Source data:
────
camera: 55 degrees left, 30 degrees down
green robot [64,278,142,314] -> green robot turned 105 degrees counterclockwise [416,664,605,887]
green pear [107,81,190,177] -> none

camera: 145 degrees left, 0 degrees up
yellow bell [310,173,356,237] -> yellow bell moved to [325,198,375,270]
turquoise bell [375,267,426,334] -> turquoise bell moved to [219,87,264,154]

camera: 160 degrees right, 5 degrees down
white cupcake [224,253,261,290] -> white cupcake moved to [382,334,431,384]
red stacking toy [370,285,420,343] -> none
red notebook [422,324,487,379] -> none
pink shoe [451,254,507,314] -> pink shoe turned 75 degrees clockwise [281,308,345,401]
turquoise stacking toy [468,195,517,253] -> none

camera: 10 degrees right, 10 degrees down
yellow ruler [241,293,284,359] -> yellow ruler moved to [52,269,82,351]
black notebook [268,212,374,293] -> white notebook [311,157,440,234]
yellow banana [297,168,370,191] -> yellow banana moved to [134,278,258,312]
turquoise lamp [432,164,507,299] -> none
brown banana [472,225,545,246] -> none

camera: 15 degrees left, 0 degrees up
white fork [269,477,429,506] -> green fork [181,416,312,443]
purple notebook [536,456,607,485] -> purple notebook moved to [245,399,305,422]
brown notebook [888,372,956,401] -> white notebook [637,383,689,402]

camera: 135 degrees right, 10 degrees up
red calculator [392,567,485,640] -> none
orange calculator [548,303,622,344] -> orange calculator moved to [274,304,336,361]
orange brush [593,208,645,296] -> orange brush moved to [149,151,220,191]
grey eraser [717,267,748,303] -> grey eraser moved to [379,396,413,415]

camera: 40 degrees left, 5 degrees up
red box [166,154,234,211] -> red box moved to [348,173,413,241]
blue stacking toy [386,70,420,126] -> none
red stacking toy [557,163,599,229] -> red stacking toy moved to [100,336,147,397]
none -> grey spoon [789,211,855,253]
────
* _WHAT IS BEING ASKED_: Starting at the line with "red box [166,154,234,211]", retype each line through the final one in the data above, unchanged and with nothing added.

* _ANSWER TO THIS EXERCISE_:
red box [166,154,234,211] -> red box moved to [348,173,413,241]
blue stacking toy [386,70,420,126] -> none
red stacking toy [557,163,599,229] -> red stacking toy moved to [100,336,147,397]
none -> grey spoon [789,211,855,253]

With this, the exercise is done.